- **WHAT YOU SHOULD DO**
Copy exactly the lines from the line holding "JOY2 pin VRX: GP20 -> GP14" through the end of the material, and no others; pictures stay out.

*** Opening of EXERCISE DATA ***

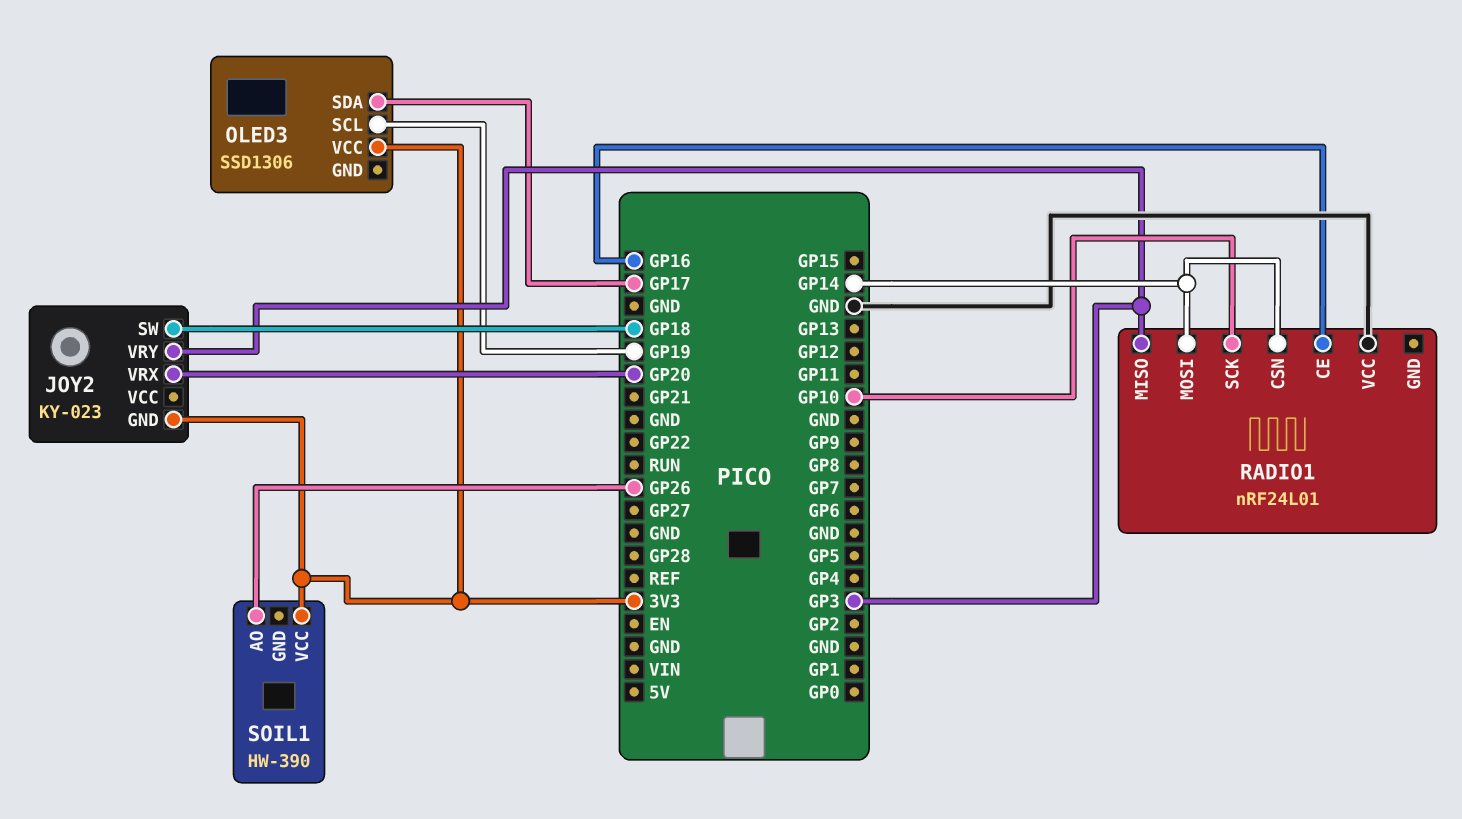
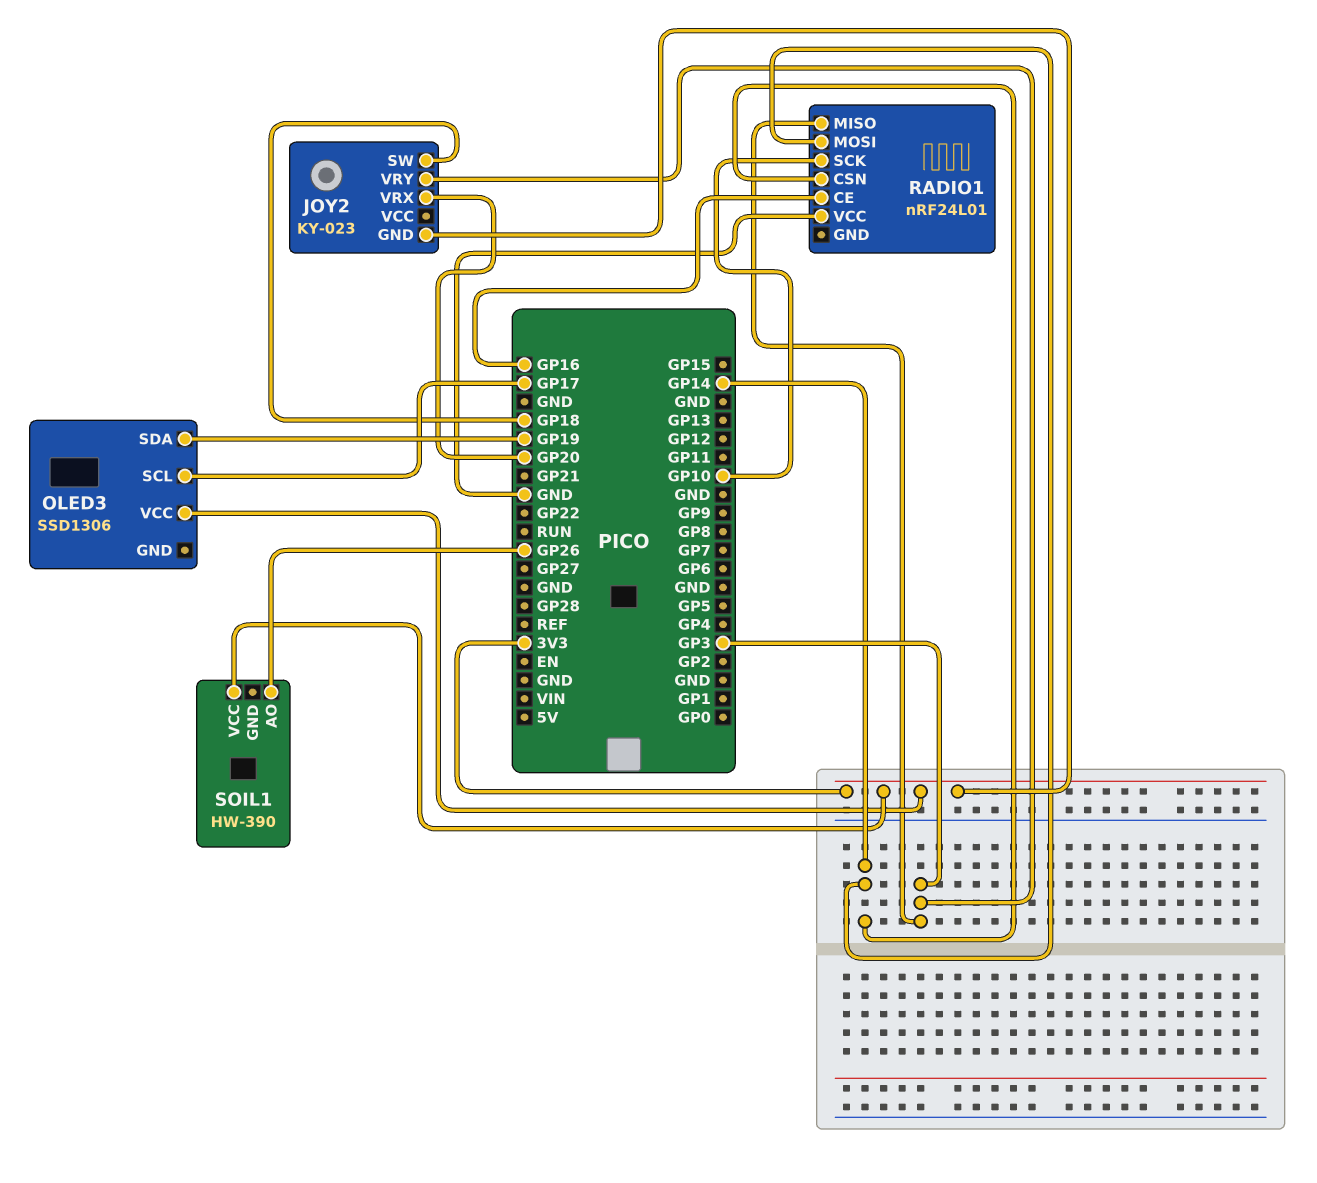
OLED3 pin SCL: GP19 -> GP17
OLED3 pin SDA: GP17 -> GP19

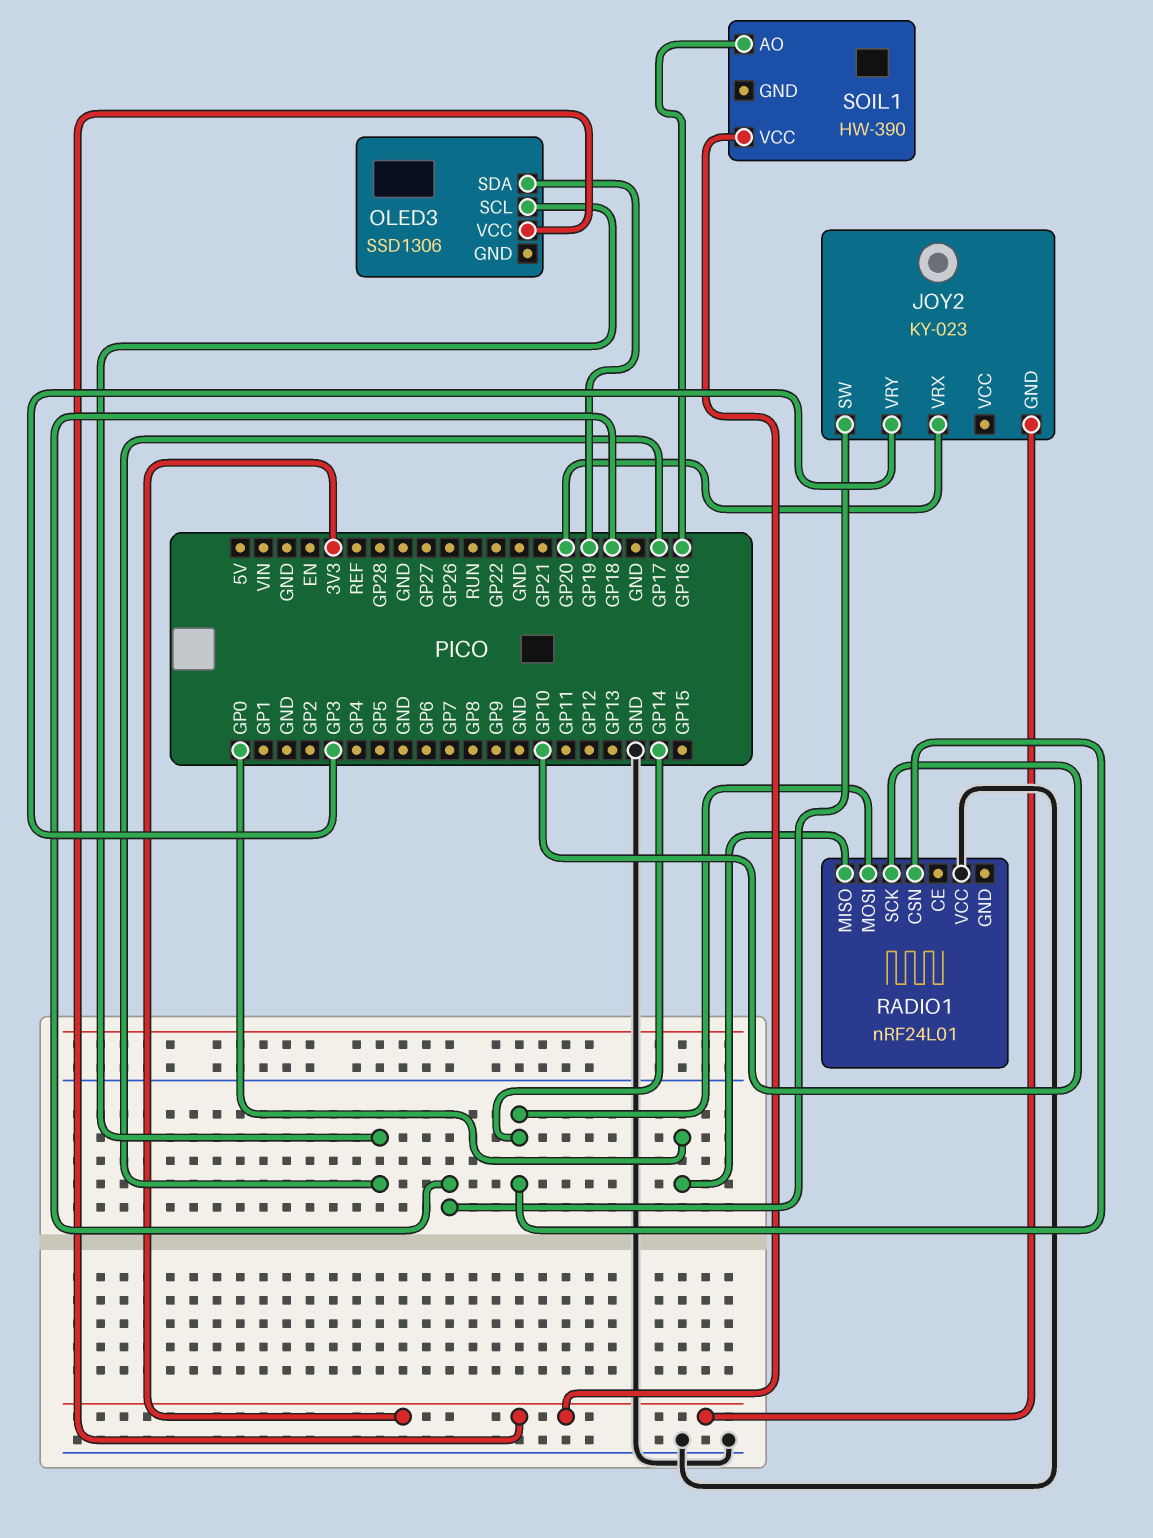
RADIO1 pin CE: GP16 -> none
RADIO1 pin MISO: GP3 -> GP0
SOIL1 pin AO: GP26 -> GP16

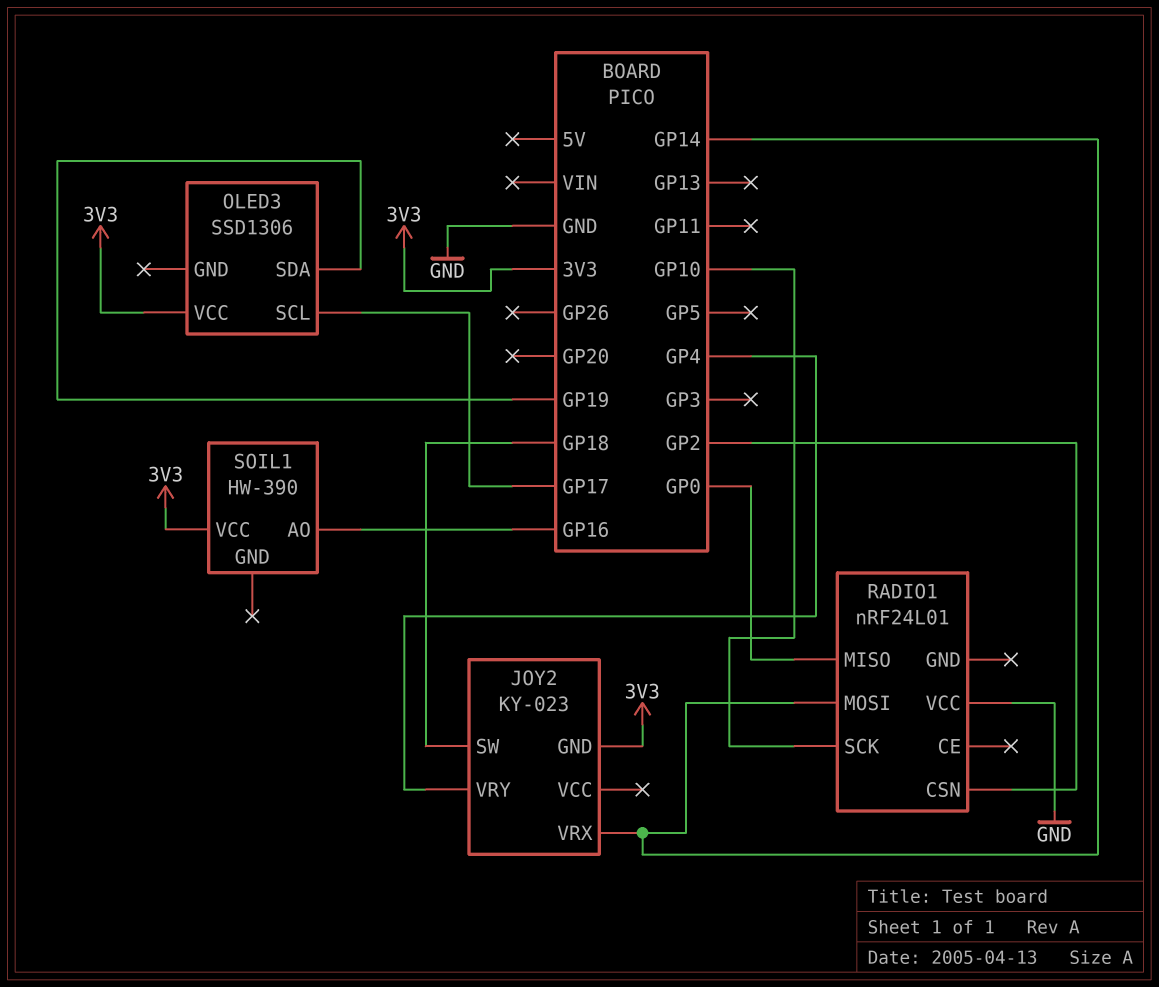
JOY2 pin VRX: GP20 -> GP14
JOY2 pin VRY: GP3 -> GP4
RADIO1 pin CSN: GP14 -> GP2

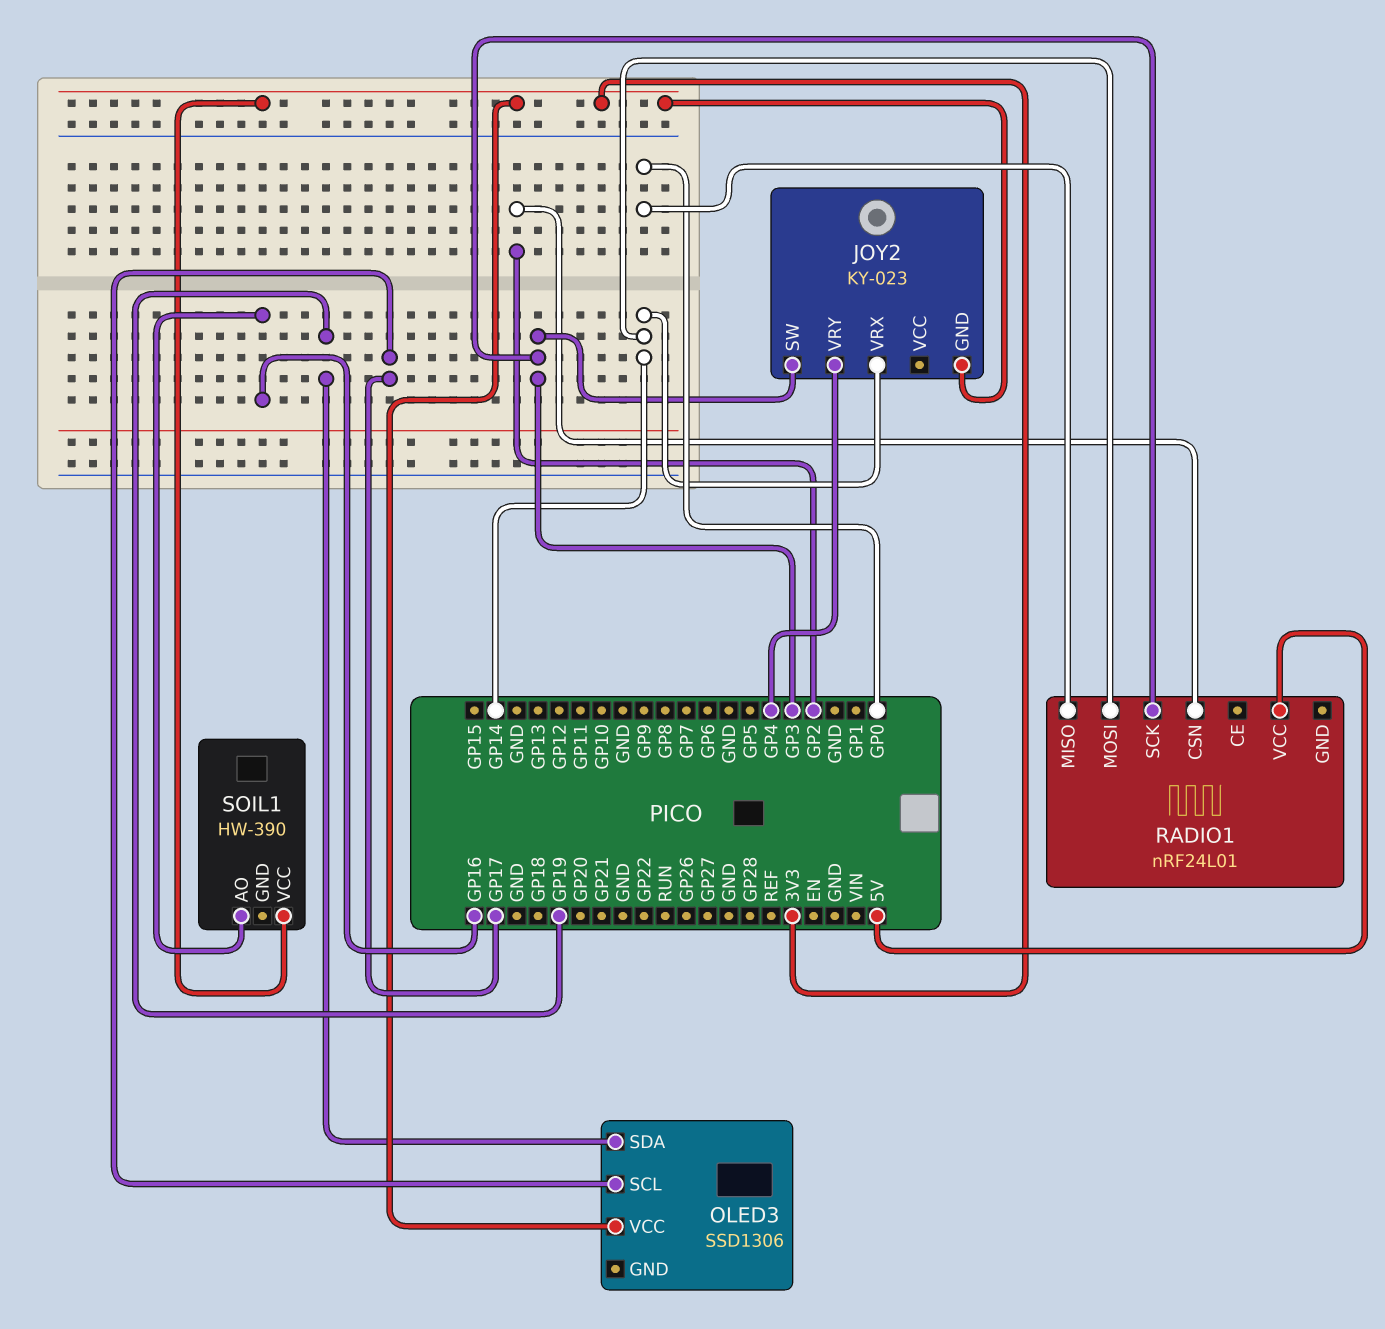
JOY2 pin SW: GP18 -> GP3
RADIO1 pin SCK: GP10 -> GP3
RADIO1 pin VCC: GND -> 5V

*** Close of EXERCISE DATA ***

- **RESULT OF THE EXERCISE**
JOY2 pin VRX: GP20 -> GP14
JOY2 pin VRY: GP3 -> GP4
RADIO1 pin CSN: GP14 -> GP2

JOY2 pin SW: GP18 -> GP3
RADIO1 pin SCK: GP10 -> GP3
RADIO1 pin VCC: GND -> 5V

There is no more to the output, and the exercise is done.